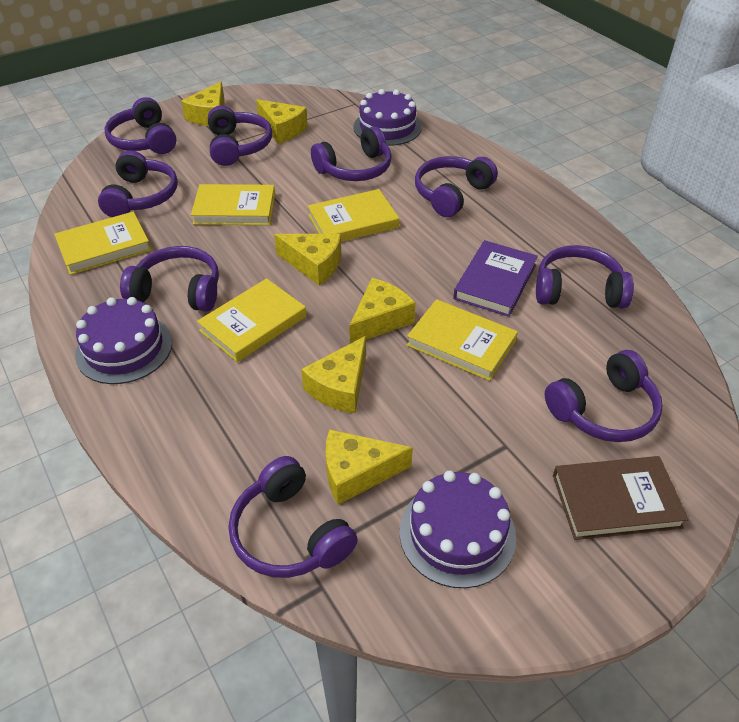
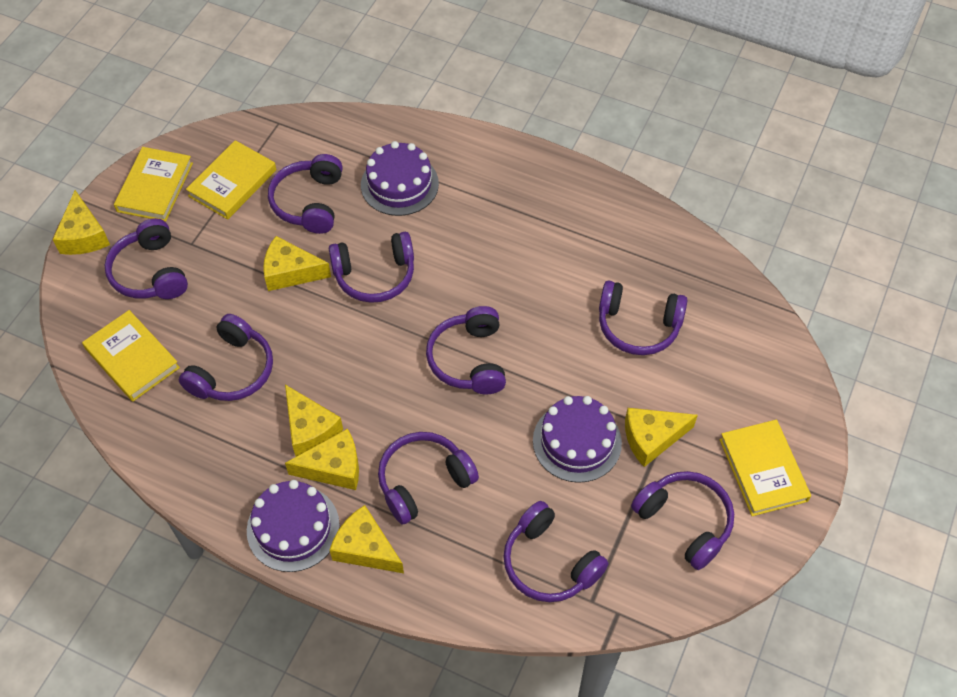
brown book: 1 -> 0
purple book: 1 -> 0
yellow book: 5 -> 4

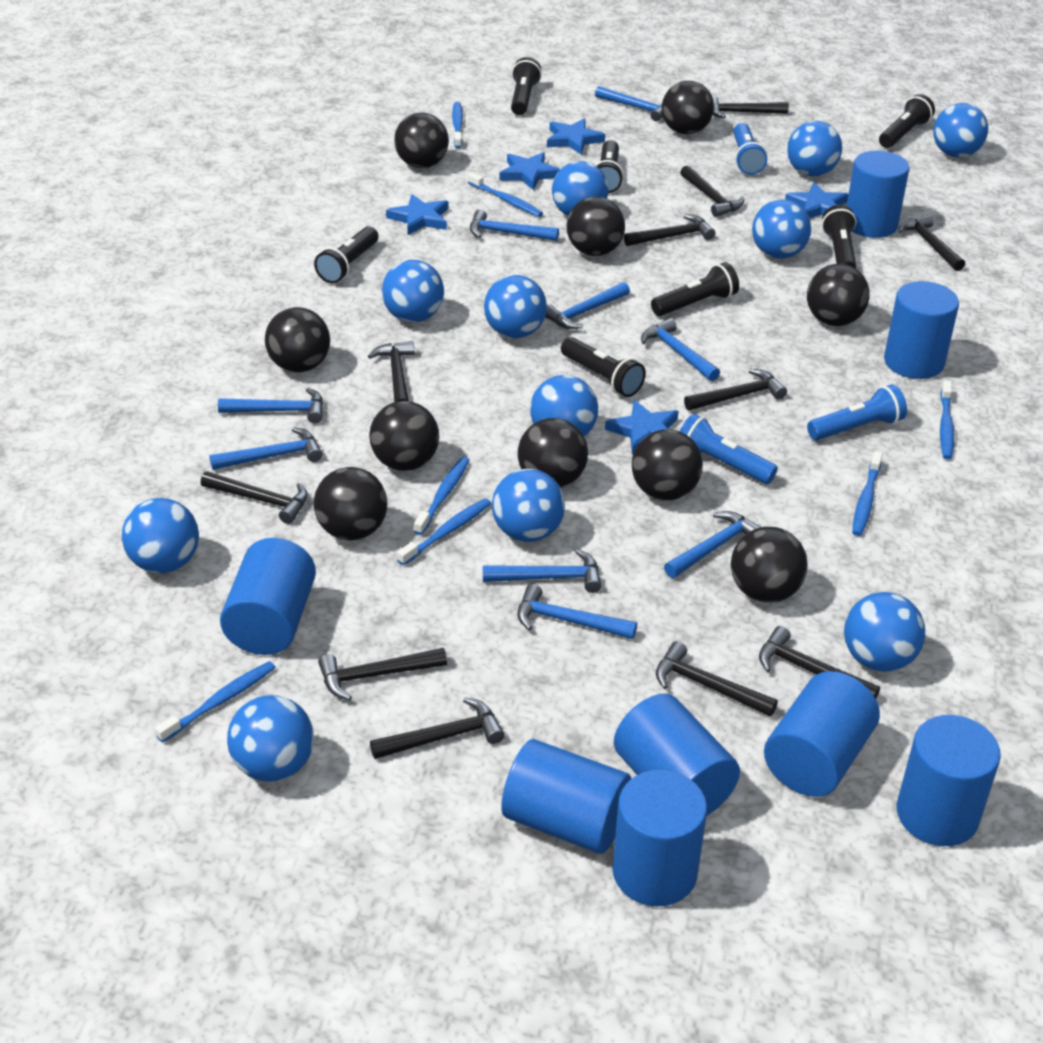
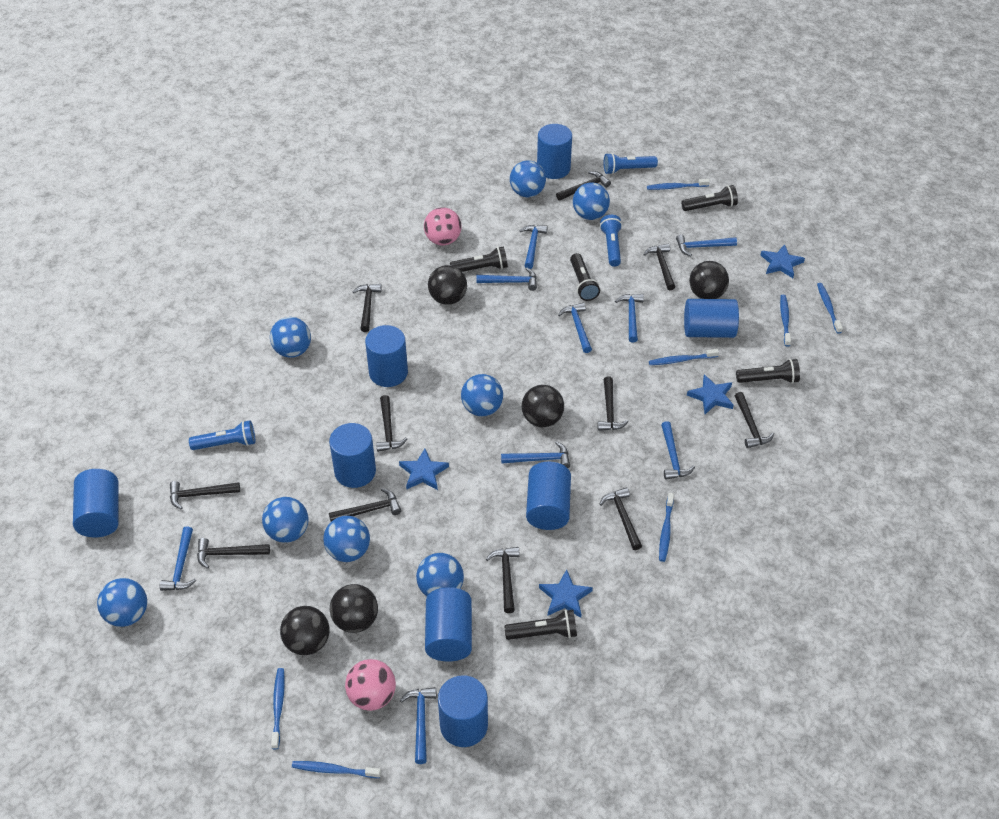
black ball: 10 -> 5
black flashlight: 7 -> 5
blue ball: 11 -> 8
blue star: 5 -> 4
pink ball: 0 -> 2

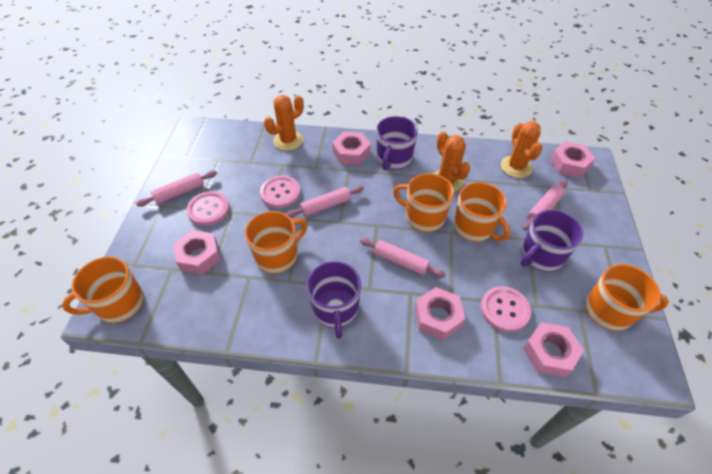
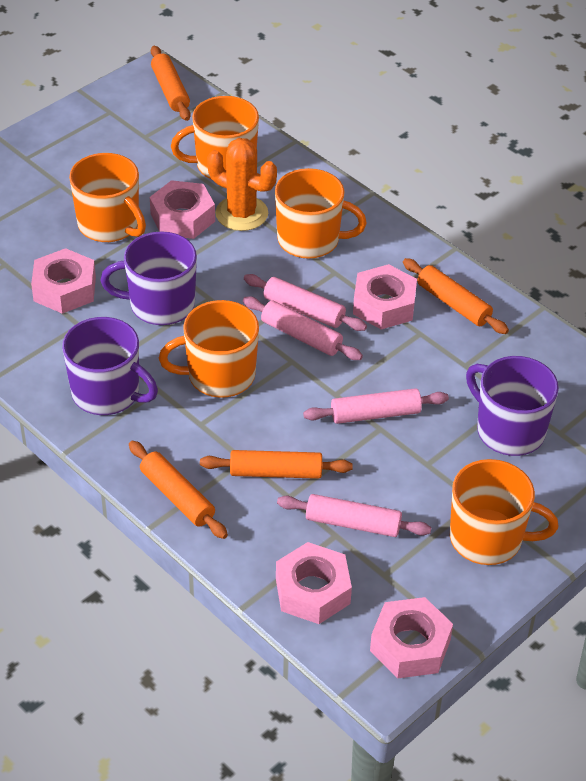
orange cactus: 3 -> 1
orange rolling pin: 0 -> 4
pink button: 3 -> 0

---

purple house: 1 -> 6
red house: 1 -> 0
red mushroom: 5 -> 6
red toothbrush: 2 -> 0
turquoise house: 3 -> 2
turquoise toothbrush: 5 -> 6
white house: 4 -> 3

Task prompt
Look above for the line with "brown book: 1 -> 0" and the line with "pink button: 3 -> 0". Output those two and everything between them exactly, pictures excluded.

Written solution
brown book: 1 -> 0
purple book: 1 -> 0
yellow book: 5 -> 4

black ball: 10 -> 5
black flashlight: 7 -> 5
blue ball: 11 -> 8
blue star: 5 -> 4
pink ball: 0 -> 2

orange cactus: 3 -> 1
orange rolling pin: 0 -> 4
pink button: 3 -> 0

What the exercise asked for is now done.